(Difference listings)
"""

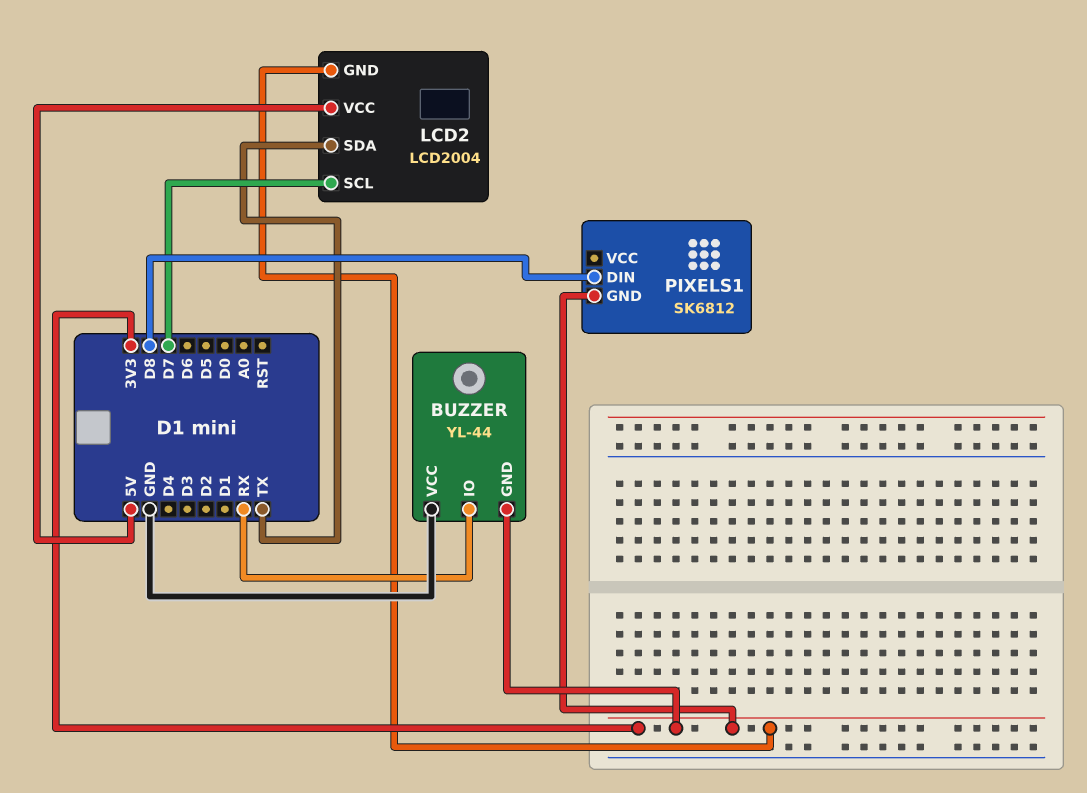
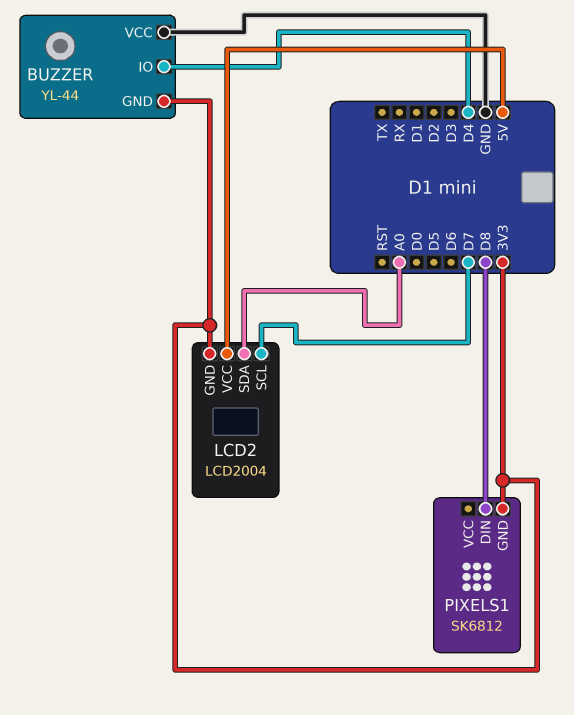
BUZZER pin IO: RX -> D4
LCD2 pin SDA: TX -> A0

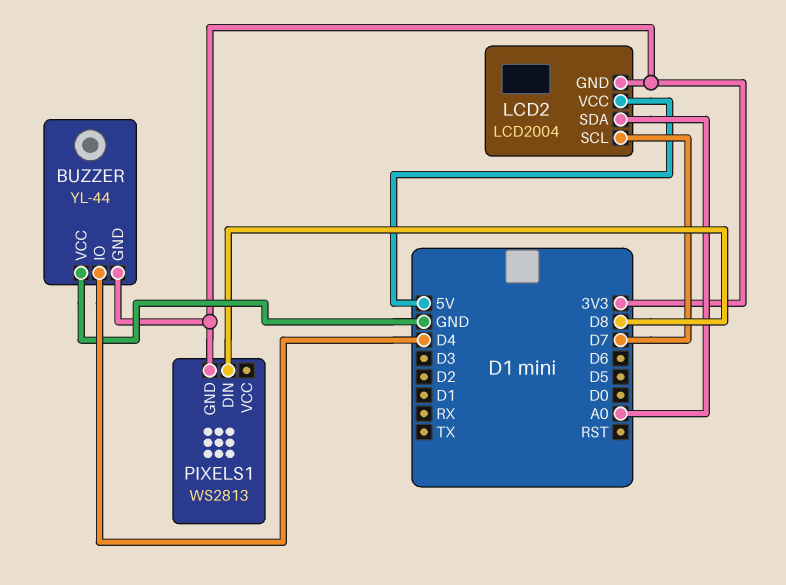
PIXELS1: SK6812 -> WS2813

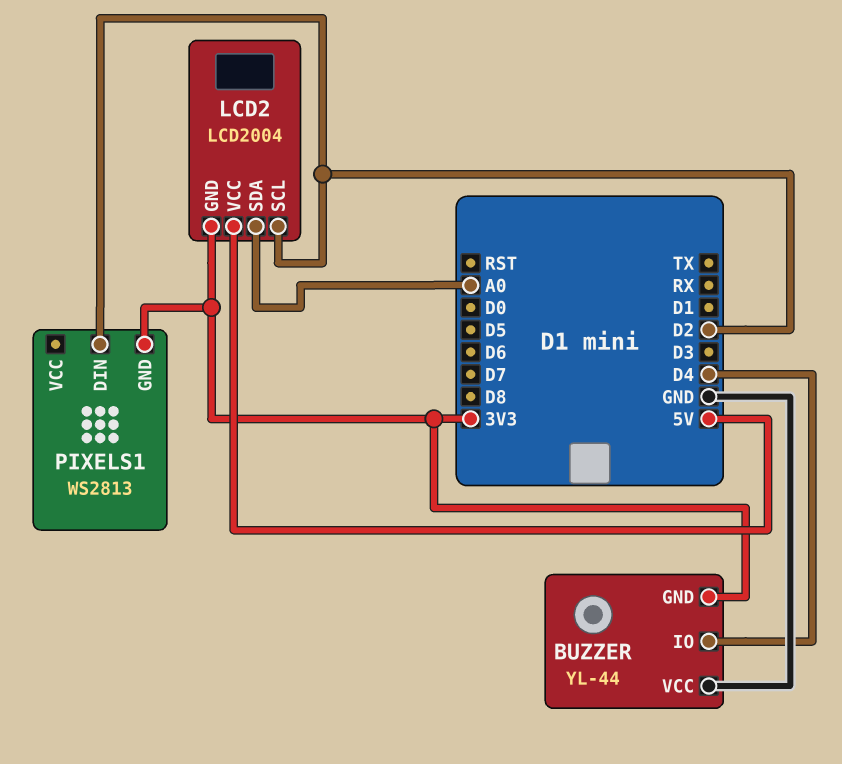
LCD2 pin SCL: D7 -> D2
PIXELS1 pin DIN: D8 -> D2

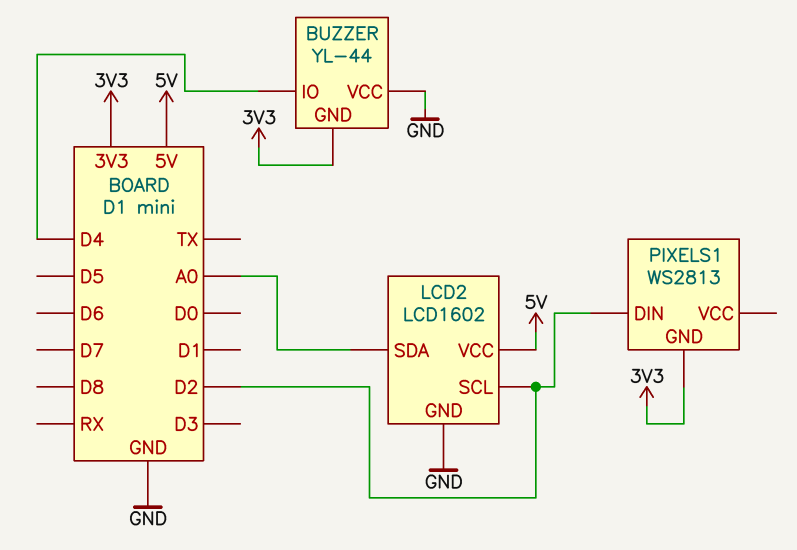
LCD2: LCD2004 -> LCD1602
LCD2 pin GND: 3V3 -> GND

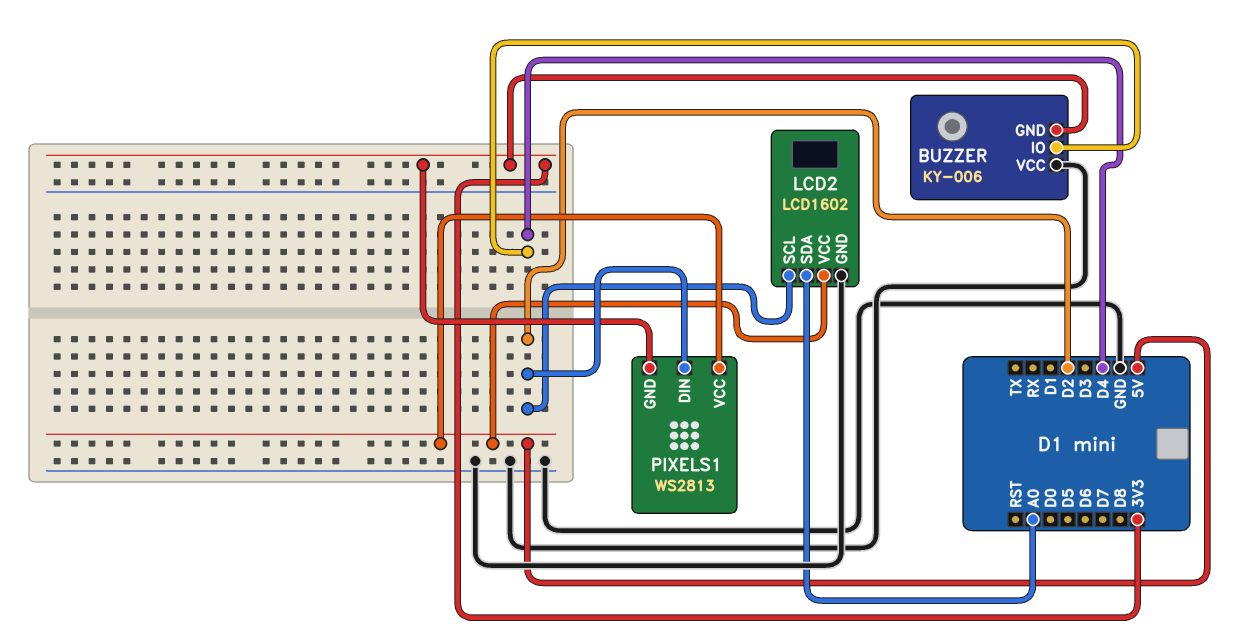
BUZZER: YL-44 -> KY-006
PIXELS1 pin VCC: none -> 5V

"""
"""

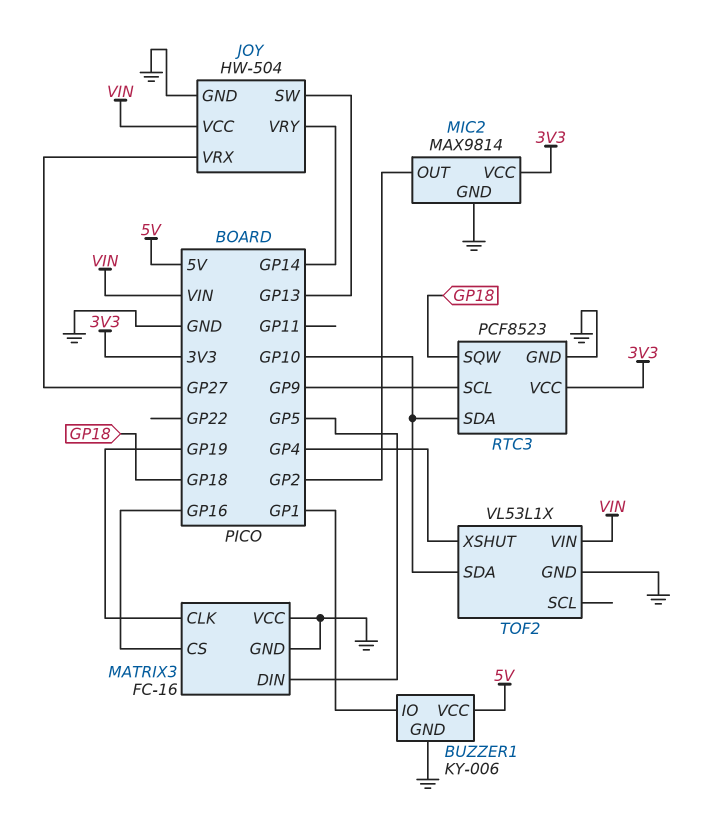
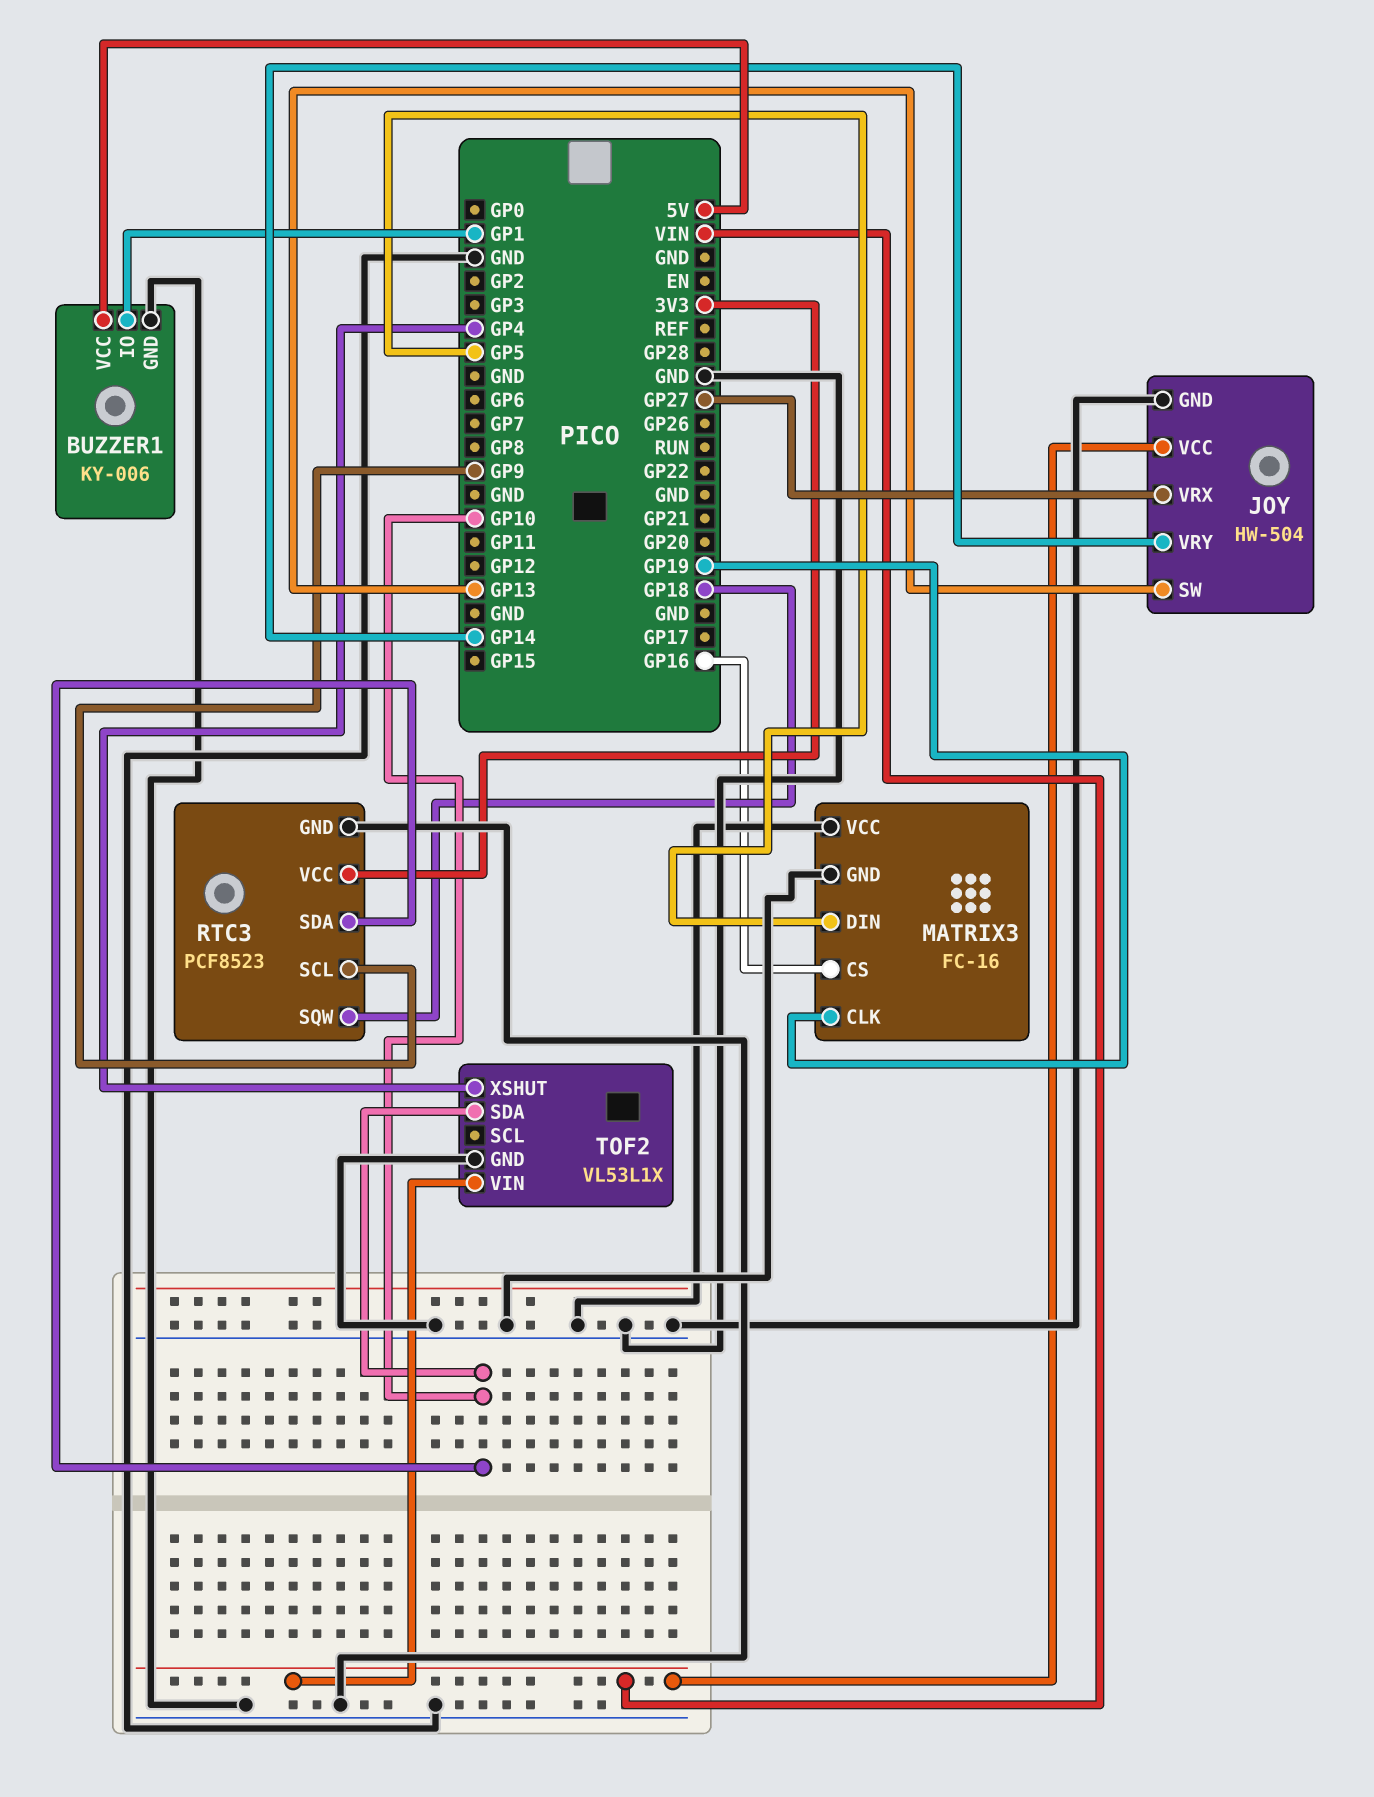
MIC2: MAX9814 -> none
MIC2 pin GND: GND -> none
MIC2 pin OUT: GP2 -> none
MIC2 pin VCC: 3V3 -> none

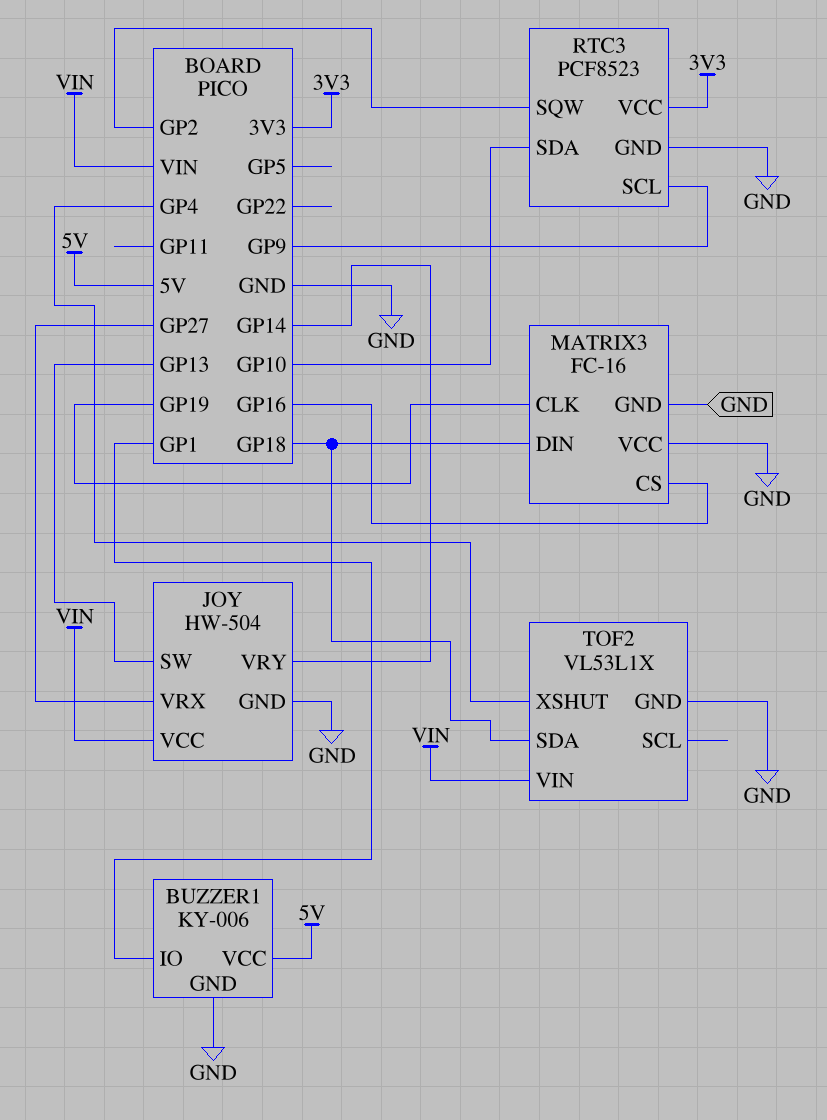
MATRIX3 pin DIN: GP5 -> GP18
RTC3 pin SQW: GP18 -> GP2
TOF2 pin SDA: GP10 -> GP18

"""

*Required work:*
Write back word for word every line in the entries above from the one with "LCD2 pin GND: 3V3 -> GND" to the one with "PIXELS1 pin VCC: none -> 5V", ends included, and none of the pictures.

*Solution to the problem:*
LCD2 pin GND: 3V3 -> GND

BUZZER: YL-44 -> KY-006
PIXELS1 pin VCC: none -> 5V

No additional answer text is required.